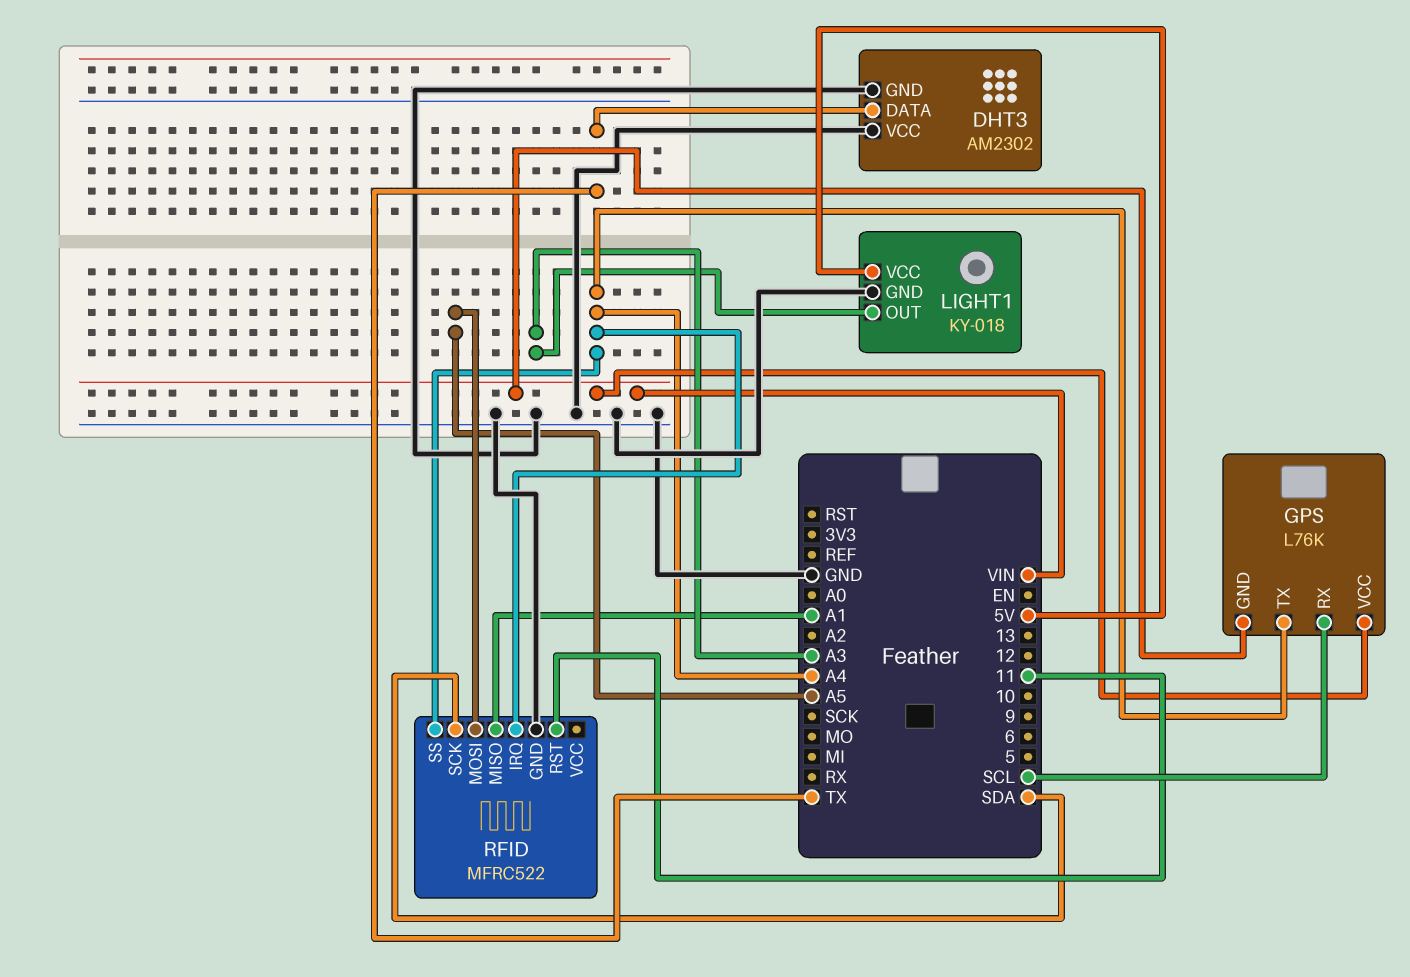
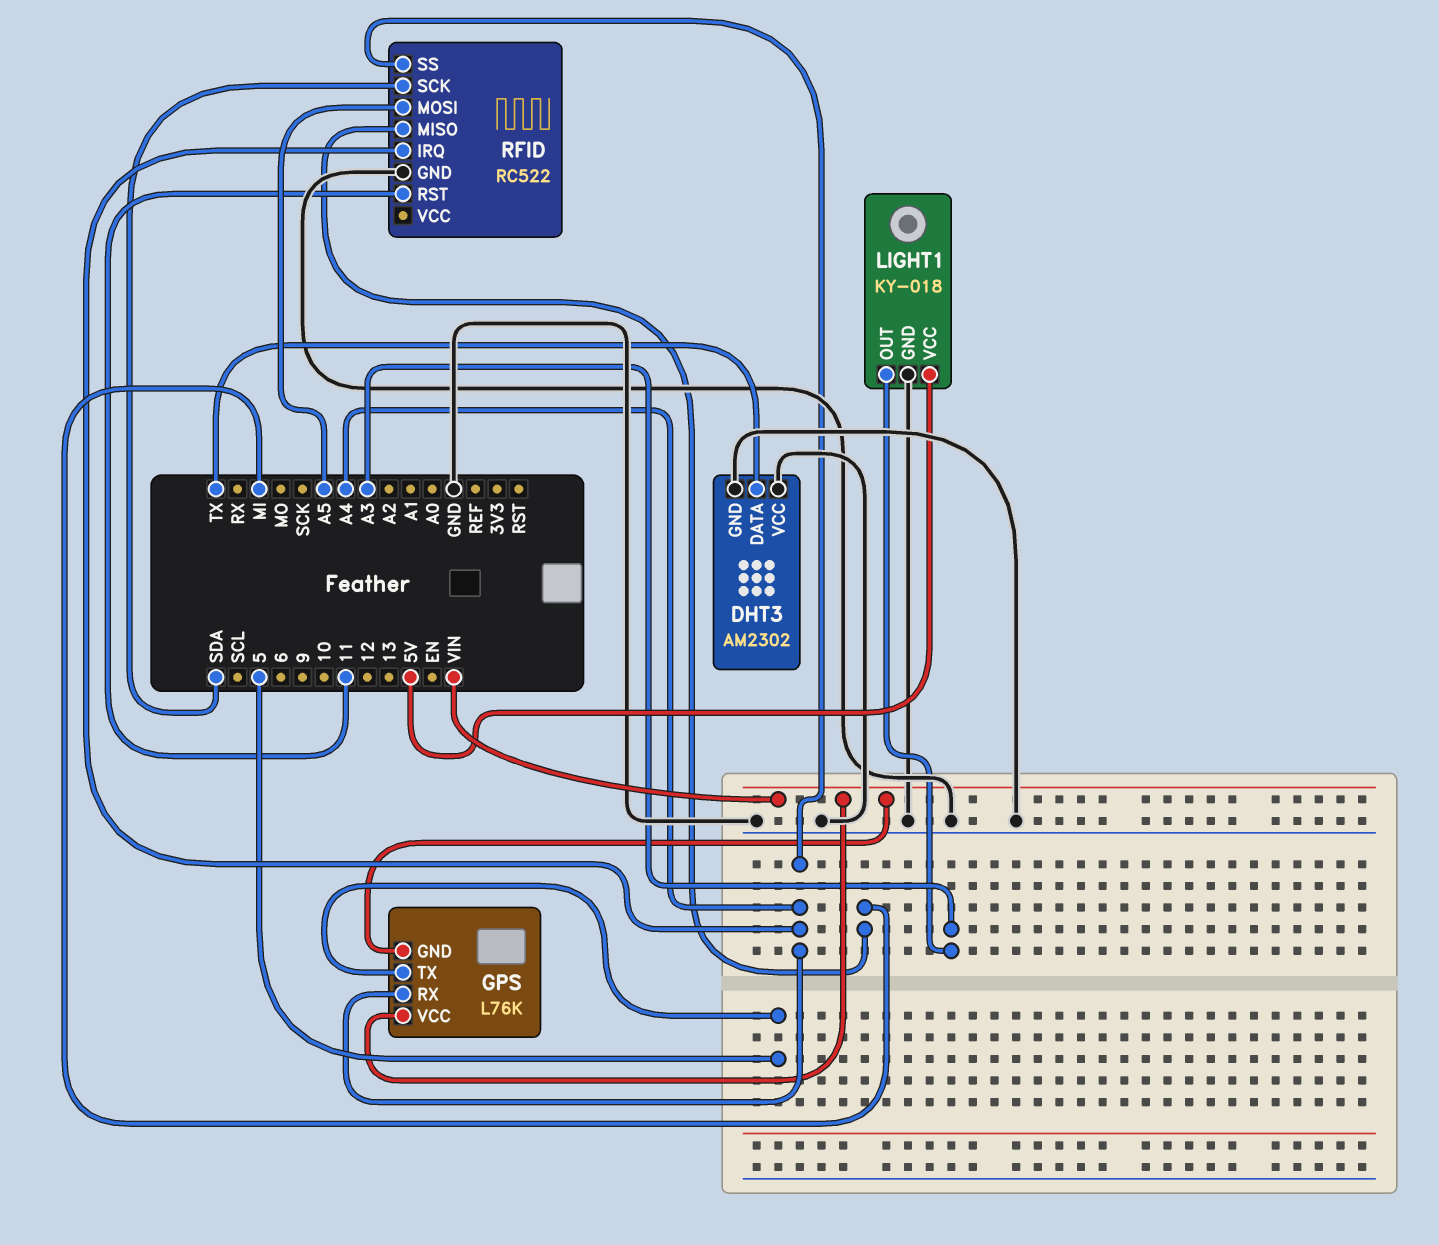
GPS pin RX: SCL -> A4
GPS pin TX: A4 -> 5
RFID: MFRC522 -> RC522
RFID pin MISO: A1 -> MI

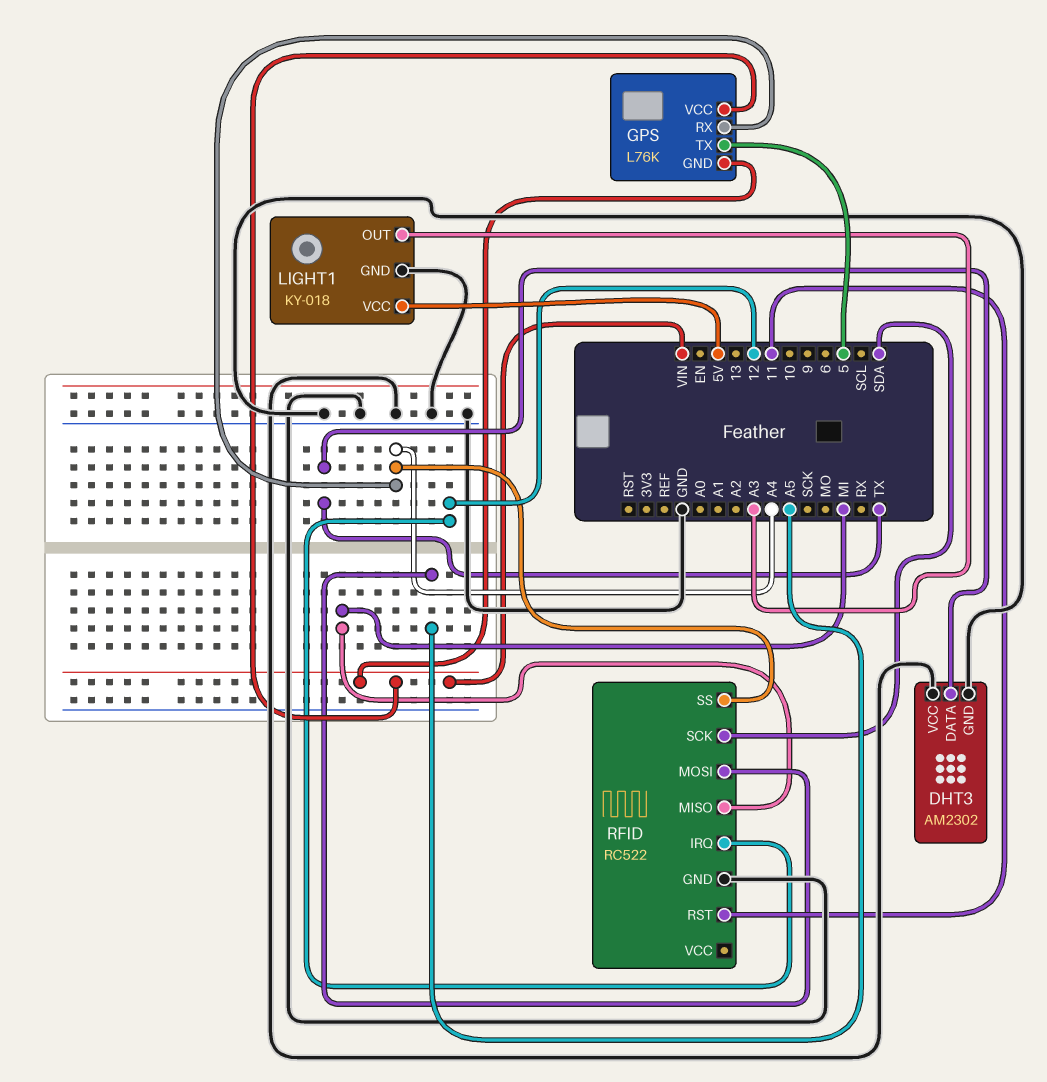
RFID pin IRQ: A4 -> 12

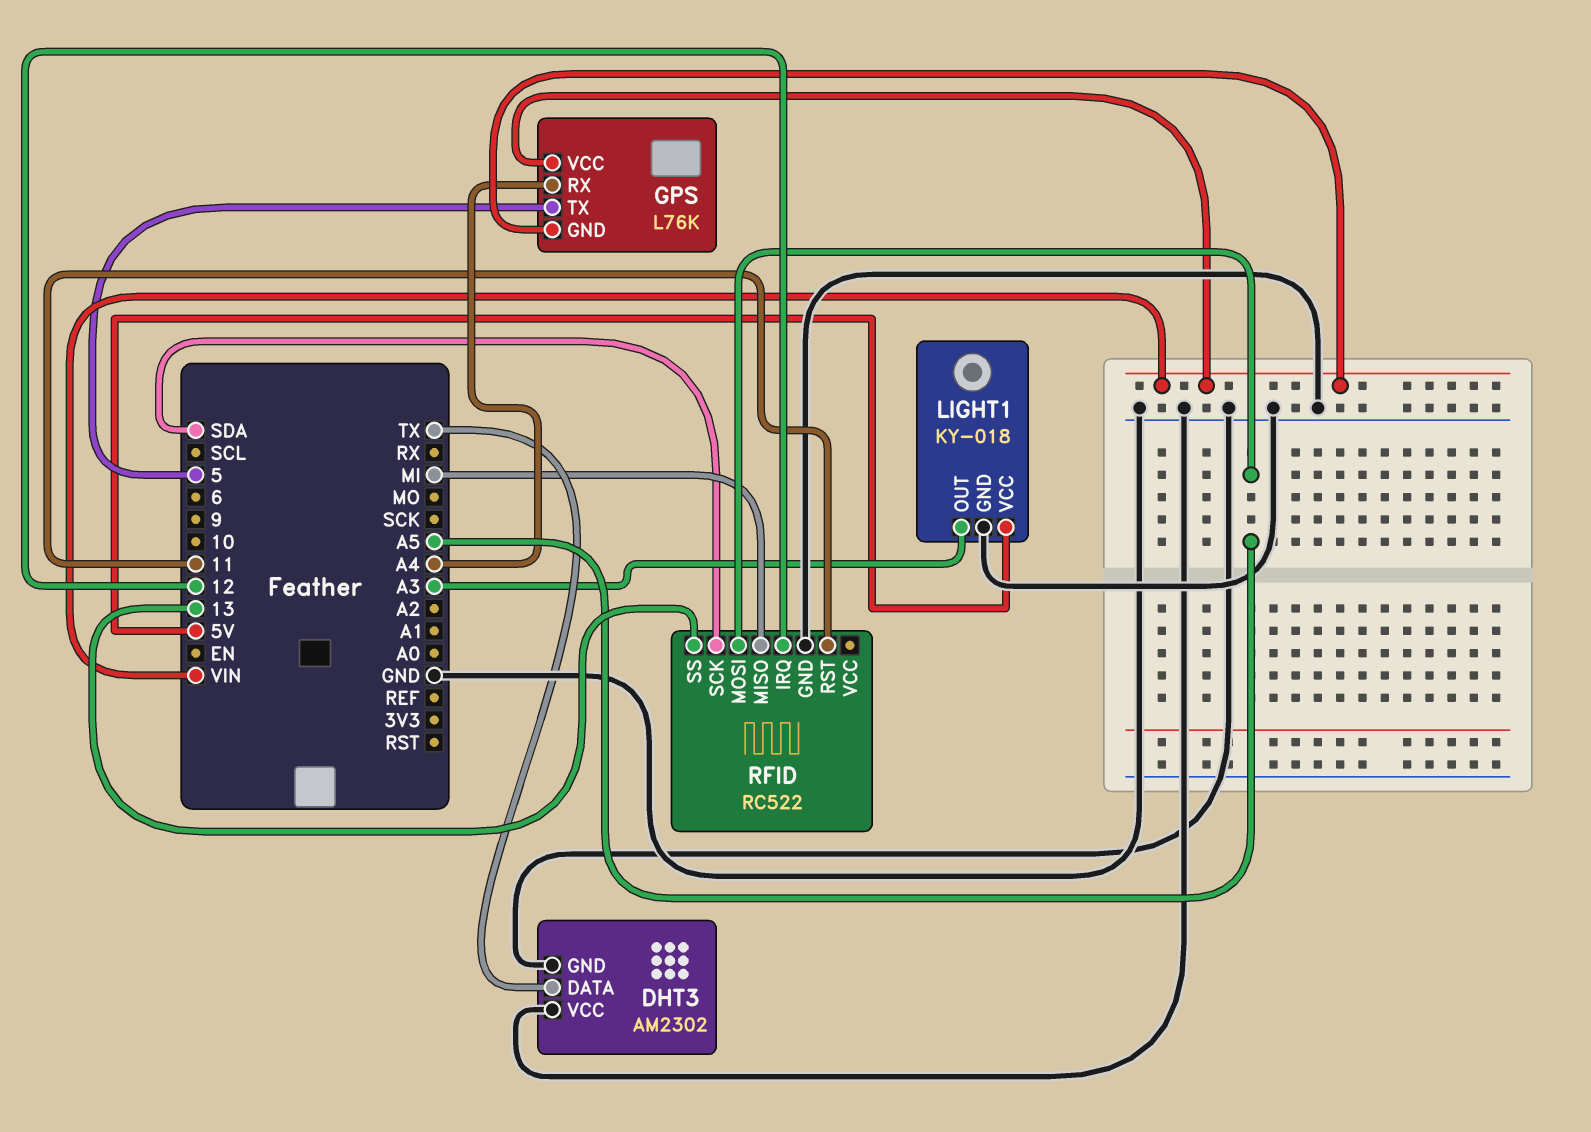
RFID pin SS: A4 -> 13

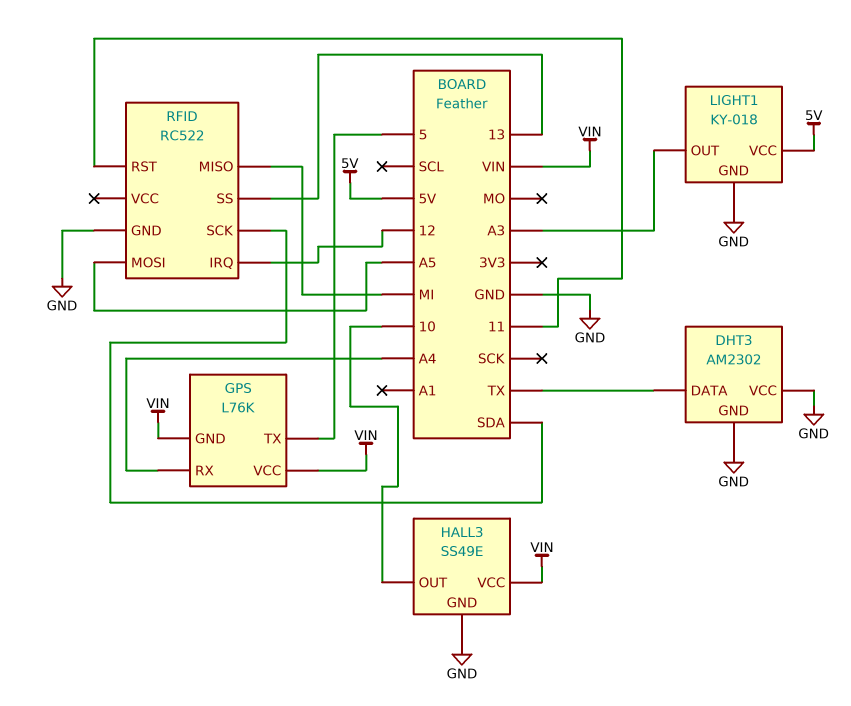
HALL3: none -> SS49E
HALL3 pin GND: none -> GND
HALL3 pin OUT: none -> 10
HALL3 pin VCC: none -> VIN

• • • • • • •

Work to be completed:
Leave the pictures out, and copy exactly each line from the one containing "RFID: MFRC522 -> RC522" through the final line of the data.

Solution to the exercise:
RFID: MFRC522 -> RC522
RFID pin MISO: A1 -> MI

RFID pin IRQ: A4 -> 12

RFID pin SS: A4 -> 13

HALL3: none -> SS49E
HALL3 pin GND: none -> GND
HALL3 pin OUT: none -> 10
HALL3 pin VCC: none -> VIN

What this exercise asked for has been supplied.